■ **Exercise directions**
Please reproduce the entries below exactly, starting at the first line and ending with the line that holds "SERVO pin PWM: D0 -> D6".

(Modification records)
■ ■ ■ ■ ■

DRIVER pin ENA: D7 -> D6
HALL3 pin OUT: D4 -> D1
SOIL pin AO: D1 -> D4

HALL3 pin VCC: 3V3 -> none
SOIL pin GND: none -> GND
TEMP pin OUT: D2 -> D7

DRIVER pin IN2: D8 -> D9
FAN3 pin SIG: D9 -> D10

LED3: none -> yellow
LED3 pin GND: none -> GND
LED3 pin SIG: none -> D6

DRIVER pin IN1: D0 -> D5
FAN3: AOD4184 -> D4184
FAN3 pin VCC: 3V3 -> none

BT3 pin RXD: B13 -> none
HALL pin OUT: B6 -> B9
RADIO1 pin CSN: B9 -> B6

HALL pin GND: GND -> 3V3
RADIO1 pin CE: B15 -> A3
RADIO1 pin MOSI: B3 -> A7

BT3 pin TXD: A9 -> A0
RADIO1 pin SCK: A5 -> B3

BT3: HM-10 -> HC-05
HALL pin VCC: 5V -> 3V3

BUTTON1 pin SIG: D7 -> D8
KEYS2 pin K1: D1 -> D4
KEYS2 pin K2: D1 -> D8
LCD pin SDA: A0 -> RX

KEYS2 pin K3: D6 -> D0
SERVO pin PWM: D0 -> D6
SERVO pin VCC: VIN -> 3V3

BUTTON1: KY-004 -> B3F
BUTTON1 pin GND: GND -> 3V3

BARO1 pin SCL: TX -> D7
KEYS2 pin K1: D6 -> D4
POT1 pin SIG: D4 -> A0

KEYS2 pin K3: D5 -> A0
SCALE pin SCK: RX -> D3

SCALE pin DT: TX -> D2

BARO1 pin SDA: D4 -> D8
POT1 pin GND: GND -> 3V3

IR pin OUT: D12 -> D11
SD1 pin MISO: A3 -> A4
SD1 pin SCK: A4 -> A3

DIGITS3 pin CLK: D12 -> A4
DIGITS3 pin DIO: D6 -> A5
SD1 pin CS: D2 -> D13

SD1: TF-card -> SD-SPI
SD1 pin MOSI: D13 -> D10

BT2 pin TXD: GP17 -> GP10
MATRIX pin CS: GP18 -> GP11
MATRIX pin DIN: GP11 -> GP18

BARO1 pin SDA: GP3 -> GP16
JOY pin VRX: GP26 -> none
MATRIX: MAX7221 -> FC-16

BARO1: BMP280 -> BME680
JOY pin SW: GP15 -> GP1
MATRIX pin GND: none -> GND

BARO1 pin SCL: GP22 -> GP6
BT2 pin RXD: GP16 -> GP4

■ ■ ■ ■ ■

■ **Response for this exercise**
DRIVER pin ENA: D7 -> D6
HALL3 pin OUT: D4 -> D1
SOIL pin AO: D1 -> D4

HALL3 pin VCC: 3V3 -> none
SOIL pin GND: none -> GND
TEMP pin OUT: D2 -> D7

DRIVER pin IN2: D8 -> D9
FAN3 pin SIG: D9 -> D10

LED3: none -> yellow
LED3 pin GND: none -> GND
LED3 pin SIG: none -> D6

DRIVER pin IN1: D0 -> D5
FAN3: AOD4184 -> D4184
FAN3 pin VCC: 3V3 -> none

BT3 pin RXD: B13 -> none
HALL pin OUT: B6 -> B9
RADIO1 pin CSN: B9 -> B6

HALL pin GND: GND -> 3V3
RADIO1 pin CE: B15 -> A3
RADIO1 pin MOSI: B3 -> A7

BT3 pin TXD: A9 -> A0
RADIO1 pin SCK: A5 -> B3

BT3: HM-10 -> HC-05
HALL pin VCC: 5V -> 3V3

BUTTON1 pin SIG: D7 -> D8
KEYS2 pin K1: D1 -> D4
KEYS2 pin K2: D1 -> D8
LCD pin SDA: A0 -> RX

KEYS2 pin K3: D6 -> D0
SERVO pin PWM: D0 -> D6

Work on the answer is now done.